> **ASSIGNMENT**:
After locating the line with "green pawn [489,334,511,375]" in the data that follows, return it and every later line exactly, up to and including the line with "green apple [627,339,669,380]".

> **DATA PROVIDED**:
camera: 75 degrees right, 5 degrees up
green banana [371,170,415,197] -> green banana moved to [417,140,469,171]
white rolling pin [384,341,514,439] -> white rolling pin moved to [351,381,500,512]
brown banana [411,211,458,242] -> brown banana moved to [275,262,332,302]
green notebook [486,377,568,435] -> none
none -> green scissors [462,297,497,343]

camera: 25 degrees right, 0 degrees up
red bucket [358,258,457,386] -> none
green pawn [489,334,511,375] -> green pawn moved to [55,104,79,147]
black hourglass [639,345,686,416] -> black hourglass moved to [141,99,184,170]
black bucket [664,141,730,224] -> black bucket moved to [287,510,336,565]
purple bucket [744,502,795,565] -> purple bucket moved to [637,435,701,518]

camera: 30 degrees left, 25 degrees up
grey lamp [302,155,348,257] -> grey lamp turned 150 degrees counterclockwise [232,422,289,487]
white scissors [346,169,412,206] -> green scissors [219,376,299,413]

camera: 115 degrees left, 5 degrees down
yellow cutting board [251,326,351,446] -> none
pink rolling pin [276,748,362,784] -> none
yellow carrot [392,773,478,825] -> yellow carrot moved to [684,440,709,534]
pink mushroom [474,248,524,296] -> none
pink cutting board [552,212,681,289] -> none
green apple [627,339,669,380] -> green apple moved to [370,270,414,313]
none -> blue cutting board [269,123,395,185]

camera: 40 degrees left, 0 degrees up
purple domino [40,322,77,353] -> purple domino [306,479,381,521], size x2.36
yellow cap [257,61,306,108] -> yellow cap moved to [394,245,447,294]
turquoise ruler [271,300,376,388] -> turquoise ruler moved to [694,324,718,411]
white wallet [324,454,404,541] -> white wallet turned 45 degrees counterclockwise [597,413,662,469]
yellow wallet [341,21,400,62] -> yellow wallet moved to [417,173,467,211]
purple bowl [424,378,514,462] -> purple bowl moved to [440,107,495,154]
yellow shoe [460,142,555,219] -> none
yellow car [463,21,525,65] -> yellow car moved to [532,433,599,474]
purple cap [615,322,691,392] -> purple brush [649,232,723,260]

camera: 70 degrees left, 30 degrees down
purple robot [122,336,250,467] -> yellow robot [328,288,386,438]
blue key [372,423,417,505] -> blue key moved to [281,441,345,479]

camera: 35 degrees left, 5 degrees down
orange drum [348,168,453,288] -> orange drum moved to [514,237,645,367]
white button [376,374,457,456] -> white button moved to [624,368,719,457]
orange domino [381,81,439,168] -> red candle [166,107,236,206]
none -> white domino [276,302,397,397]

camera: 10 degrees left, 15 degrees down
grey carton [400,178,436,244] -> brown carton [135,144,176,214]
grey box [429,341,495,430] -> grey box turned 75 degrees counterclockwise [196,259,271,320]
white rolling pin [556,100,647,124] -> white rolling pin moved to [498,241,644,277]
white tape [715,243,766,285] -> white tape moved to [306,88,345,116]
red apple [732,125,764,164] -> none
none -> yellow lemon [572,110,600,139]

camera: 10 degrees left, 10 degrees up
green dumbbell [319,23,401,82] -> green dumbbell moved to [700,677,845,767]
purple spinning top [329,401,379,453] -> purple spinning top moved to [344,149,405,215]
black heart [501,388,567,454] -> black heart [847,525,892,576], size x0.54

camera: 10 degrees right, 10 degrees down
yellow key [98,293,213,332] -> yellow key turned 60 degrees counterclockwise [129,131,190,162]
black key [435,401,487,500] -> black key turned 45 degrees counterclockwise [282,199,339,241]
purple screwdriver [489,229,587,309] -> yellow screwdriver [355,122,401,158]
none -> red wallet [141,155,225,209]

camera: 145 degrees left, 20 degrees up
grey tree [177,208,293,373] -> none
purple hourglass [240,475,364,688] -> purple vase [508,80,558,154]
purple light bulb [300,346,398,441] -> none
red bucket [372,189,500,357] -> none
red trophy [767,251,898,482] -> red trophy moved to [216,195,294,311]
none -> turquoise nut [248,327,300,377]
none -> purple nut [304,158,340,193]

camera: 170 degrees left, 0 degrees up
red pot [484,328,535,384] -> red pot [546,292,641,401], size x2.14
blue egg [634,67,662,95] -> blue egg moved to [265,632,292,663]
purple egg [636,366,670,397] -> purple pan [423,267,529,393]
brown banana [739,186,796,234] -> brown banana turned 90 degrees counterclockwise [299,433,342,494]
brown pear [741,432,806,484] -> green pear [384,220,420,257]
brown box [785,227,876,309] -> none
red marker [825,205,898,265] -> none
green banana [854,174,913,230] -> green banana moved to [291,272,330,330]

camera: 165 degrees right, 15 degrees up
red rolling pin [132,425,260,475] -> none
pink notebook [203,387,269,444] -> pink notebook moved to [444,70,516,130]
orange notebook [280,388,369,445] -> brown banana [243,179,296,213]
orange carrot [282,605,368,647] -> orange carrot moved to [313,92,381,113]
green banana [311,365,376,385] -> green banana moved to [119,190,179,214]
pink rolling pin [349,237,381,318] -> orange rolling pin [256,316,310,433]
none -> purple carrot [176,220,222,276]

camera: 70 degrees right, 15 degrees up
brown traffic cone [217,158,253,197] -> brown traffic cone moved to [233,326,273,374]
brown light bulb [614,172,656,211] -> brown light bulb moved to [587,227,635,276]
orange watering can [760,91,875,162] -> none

> **SOLUTION**:
green pawn [489,334,511,375] -> green pawn moved to [55,104,79,147]
black hourglass [639,345,686,416] -> black hourglass moved to [141,99,184,170]
black bucket [664,141,730,224] -> black bucket moved to [287,510,336,565]
purple bucket [744,502,795,565] -> purple bucket moved to [637,435,701,518]

camera: 30 degrees left, 25 degrees up
grey lamp [302,155,348,257] -> grey lamp turned 150 degrees counterclockwise [232,422,289,487]
white scissors [346,169,412,206] -> green scissors [219,376,299,413]

camera: 115 degrees left, 5 degrees down
yellow cutting board [251,326,351,446] -> none
pink rolling pin [276,748,362,784] -> none
yellow carrot [392,773,478,825] -> yellow carrot moved to [684,440,709,534]
pink mushroom [474,248,524,296] -> none
pink cutting board [552,212,681,289] -> none
green apple [627,339,669,380] -> green apple moved to [370,270,414,313]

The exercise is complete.